=== YOUR INSTRUCTIONS ===
With the line containing "STEPPER3 pin IN3: D5 -> D6" as the start and the line containing "TOF1 pin SDA: A1 -> D12" as the end, transcribe that span of the entries below exactly, including both.

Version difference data

++++++++++++++++++++

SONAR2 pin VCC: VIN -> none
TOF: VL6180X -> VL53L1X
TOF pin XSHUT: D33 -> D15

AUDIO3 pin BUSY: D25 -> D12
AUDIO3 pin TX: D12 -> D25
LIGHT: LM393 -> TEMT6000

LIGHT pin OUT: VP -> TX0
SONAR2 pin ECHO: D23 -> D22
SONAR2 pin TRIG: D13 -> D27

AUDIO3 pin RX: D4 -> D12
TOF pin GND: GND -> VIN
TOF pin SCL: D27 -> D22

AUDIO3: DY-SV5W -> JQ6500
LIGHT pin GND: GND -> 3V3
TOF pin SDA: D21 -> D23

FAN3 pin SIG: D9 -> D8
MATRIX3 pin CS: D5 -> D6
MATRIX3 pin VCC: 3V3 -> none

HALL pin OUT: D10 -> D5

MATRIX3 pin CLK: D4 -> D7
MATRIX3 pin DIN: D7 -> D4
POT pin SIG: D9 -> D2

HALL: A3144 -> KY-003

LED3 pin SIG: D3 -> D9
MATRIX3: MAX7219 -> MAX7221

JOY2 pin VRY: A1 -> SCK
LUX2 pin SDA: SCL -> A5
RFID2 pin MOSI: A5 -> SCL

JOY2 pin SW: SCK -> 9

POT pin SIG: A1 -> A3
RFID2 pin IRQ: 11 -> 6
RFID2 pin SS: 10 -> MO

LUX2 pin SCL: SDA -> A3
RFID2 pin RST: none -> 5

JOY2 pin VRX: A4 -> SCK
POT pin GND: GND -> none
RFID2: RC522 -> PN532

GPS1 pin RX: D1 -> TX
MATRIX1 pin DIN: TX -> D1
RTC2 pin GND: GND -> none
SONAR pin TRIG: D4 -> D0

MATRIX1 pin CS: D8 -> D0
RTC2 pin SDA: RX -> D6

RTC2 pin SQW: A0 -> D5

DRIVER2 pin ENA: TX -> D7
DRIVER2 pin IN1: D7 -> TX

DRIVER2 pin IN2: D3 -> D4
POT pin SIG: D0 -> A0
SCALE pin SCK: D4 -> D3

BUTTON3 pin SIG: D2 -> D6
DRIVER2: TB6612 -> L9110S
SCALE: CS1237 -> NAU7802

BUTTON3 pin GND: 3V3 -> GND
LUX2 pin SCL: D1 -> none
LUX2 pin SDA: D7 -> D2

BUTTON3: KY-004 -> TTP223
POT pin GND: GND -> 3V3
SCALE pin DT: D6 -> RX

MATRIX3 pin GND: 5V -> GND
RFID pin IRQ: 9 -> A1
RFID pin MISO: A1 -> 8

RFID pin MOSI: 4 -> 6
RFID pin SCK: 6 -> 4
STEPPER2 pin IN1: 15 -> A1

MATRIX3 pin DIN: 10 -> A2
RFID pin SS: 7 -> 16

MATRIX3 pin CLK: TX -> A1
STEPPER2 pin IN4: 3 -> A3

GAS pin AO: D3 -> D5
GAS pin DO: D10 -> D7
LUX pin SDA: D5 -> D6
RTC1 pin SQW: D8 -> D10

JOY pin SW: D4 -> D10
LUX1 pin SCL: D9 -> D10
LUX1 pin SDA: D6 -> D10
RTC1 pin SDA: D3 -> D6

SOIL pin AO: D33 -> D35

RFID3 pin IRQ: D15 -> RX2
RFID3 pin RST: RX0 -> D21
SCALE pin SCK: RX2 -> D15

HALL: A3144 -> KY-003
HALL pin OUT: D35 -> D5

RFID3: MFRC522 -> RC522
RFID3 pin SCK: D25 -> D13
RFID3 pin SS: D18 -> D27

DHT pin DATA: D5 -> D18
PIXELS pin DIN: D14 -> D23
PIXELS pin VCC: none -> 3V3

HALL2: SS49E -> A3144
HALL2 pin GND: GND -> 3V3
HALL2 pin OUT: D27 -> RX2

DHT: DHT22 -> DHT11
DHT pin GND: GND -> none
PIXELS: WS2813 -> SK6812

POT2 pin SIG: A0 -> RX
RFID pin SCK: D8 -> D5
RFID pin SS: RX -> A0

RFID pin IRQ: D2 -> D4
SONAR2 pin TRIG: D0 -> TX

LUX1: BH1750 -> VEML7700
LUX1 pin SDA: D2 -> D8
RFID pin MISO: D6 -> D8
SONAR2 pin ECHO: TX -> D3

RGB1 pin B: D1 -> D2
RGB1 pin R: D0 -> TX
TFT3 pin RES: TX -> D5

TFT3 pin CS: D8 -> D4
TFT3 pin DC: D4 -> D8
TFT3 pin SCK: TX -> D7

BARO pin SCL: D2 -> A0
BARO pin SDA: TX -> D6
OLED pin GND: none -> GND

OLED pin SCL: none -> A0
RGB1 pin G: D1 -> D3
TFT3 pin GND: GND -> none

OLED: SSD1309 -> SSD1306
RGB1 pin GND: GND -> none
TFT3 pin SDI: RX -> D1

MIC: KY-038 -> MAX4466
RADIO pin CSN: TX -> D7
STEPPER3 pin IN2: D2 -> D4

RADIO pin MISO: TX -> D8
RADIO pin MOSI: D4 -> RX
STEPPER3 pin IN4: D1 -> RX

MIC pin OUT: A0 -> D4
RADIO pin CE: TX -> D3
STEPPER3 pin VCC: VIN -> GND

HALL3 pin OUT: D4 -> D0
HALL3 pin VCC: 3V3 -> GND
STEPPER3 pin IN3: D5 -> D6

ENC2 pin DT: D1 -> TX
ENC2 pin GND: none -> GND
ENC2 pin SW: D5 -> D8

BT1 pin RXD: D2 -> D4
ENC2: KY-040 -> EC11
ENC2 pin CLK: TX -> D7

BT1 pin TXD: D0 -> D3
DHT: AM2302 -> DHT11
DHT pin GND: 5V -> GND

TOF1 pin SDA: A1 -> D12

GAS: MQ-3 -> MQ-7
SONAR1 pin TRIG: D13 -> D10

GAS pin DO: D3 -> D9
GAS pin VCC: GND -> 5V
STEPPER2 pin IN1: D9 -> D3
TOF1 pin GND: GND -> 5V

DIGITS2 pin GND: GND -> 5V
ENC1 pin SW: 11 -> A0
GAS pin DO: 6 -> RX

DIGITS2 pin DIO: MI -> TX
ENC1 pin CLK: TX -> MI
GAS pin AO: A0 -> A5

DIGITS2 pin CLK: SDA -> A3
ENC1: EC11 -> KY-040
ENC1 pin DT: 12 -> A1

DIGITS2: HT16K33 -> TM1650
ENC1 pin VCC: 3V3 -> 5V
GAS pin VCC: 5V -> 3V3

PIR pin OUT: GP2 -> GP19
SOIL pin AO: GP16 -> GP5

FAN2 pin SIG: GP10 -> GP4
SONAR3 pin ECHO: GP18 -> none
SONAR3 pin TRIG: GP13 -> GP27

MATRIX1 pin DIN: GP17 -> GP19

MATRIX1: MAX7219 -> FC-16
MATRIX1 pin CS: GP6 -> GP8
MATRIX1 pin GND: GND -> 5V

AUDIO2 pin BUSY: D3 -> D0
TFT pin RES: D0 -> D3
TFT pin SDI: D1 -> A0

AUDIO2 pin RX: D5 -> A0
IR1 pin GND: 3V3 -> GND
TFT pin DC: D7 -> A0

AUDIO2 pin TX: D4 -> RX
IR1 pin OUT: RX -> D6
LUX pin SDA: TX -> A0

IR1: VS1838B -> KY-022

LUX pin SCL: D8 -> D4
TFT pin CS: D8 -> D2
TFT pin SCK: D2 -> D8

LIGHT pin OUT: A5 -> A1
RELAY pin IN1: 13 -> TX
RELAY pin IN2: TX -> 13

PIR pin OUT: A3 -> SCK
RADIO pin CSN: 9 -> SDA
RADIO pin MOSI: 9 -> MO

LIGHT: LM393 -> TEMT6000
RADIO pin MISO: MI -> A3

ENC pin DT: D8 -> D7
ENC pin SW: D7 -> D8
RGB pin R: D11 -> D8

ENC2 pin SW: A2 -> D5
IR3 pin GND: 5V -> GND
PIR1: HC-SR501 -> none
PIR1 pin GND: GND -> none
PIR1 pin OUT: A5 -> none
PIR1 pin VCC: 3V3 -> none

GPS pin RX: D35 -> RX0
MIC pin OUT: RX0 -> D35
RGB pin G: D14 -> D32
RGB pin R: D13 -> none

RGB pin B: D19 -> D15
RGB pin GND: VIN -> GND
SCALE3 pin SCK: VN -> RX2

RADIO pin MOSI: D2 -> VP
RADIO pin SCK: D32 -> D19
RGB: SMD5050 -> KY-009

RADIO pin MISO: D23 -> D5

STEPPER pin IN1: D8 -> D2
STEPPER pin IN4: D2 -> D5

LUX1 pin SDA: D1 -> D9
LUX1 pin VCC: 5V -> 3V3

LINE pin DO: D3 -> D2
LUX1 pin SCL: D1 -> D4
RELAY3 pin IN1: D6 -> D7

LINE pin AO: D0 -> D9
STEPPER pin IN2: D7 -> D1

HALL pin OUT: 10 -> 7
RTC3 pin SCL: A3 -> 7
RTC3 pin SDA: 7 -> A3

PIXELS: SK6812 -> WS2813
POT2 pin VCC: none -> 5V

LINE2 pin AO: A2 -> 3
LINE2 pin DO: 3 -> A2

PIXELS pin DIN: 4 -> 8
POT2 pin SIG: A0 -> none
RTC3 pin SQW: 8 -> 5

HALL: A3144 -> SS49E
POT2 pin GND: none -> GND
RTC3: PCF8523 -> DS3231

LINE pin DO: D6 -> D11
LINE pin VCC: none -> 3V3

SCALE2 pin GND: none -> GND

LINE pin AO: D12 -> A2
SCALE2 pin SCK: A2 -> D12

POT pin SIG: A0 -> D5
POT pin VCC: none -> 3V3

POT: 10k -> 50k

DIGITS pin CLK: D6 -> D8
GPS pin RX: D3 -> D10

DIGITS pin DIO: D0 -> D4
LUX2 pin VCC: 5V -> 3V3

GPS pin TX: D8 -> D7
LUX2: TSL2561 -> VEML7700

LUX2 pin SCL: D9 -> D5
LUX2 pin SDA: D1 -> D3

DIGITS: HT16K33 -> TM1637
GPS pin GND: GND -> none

++++++++++++++++++++

=== ANSWER TO THIS EXERCISE ===
STEPPER3 pin IN3: D5 -> D6

ENC2 pin DT: D1 -> TX
ENC2 pin GND: none -> GND
ENC2 pin SW: D5 -> D8

BT1 pin RXD: D2 -> D4
ENC2: KY-040 -> EC11
ENC2 pin CLK: TX -> D7

BT1 pin TXD: D0 -> D3
DHT: AM2302 -> DHT11
DHT pin GND: 5V -> GND

TOF1 pin SDA: A1 -> D12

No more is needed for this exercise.